[Object state comparisons]
------------------------------------

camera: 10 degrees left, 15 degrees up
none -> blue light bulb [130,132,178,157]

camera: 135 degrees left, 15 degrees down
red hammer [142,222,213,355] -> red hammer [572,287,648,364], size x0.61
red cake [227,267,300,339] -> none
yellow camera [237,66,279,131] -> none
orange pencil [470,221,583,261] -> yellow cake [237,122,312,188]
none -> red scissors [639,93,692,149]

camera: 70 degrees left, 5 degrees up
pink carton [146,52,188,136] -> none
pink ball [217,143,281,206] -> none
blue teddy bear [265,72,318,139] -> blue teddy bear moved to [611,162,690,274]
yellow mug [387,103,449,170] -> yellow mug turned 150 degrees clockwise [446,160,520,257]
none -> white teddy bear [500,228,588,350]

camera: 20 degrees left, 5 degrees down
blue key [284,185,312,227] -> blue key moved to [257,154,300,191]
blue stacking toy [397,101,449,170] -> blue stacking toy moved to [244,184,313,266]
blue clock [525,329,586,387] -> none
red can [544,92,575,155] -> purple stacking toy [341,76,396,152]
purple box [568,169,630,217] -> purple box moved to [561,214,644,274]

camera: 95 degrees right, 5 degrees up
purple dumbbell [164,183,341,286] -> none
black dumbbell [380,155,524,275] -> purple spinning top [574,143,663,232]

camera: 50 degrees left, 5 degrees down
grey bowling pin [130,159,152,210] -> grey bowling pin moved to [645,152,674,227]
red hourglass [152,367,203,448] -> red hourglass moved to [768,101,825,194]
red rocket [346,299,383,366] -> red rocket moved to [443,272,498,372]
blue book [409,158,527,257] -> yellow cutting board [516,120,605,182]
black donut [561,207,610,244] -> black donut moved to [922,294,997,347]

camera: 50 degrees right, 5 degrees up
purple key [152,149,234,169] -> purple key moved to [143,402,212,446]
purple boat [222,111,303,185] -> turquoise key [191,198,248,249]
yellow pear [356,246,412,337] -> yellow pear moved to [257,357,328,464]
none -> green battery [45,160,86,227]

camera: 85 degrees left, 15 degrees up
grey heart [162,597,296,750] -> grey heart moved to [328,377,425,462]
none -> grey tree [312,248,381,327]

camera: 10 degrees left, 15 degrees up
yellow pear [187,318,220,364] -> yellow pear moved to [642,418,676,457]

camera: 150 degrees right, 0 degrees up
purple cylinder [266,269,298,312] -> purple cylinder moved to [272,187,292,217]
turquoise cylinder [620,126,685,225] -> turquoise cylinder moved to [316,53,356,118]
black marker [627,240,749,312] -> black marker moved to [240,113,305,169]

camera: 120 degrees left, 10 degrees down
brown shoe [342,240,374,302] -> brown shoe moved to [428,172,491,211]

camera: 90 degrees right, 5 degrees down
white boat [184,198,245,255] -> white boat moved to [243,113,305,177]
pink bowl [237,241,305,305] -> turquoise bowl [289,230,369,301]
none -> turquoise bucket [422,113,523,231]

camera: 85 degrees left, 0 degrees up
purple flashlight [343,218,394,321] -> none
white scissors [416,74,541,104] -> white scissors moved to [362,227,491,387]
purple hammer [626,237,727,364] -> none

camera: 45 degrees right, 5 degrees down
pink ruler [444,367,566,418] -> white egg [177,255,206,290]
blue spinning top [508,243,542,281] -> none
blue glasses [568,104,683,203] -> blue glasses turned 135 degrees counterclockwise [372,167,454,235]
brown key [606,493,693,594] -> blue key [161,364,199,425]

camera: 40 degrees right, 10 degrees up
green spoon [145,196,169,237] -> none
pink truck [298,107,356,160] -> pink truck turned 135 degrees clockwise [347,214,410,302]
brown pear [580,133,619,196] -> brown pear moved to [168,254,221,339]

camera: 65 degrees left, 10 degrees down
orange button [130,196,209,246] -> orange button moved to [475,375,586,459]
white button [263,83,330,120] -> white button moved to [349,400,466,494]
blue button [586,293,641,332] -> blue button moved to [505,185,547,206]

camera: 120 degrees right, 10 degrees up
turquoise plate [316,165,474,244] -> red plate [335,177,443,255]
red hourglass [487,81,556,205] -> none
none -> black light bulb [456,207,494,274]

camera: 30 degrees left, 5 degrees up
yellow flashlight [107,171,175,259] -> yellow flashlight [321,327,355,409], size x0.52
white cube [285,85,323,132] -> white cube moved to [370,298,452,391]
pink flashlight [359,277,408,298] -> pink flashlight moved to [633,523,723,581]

------------------------------------

Could you retype exactly the lines above, starting at the line that contains "yellow pear [187,318,220,364]" and ending at the line that contains "brown key [606,493,693,594]", and nothing more?

yellow pear [187,318,220,364] -> yellow pear moved to [642,418,676,457]

camera: 150 degrees right, 0 degrees up
purple cylinder [266,269,298,312] -> purple cylinder moved to [272,187,292,217]
turquoise cylinder [620,126,685,225] -> turquoise cylinder moved to [316,53,356,118]
black marker [627,240,749,312] -> black marker moved to [240,113,305,169]

camera: 120 degrees left, 10 degrees down
brown shoe [342,240,374,302] -> brown shoe moved to [428,172,491,211]

camera: 90 degrees right, 5 degrees down
white boat [184,198,245,255] -> white boat moved to [243,113,305,177]
pink bowl [237,241,305,305] -> turquoise bowl [289,230,369,301]
none -> turquoise bucket [422,113,523,231]

camera: 85 degrees left, 0 degrees up
purple flashlight [343,218,394,321] -> none
white scissors [416,74,541,104] -> white scissors moved to [362,227,491,387]
purple hammer [626,237,727,364] -> none

camera: 45 degrees right, 5 degrees down
pink ruler [444,367,566,418] -> white egg [177,255,206,290]
blue spinning top [508,243,542,281] -> none
blue glasses [568,104,683,203] -> blue glasses turned 135 degrees counterclockwise [372,167,454,235]
brown key [606,493,693,594] -> blue key [161,364,199,425]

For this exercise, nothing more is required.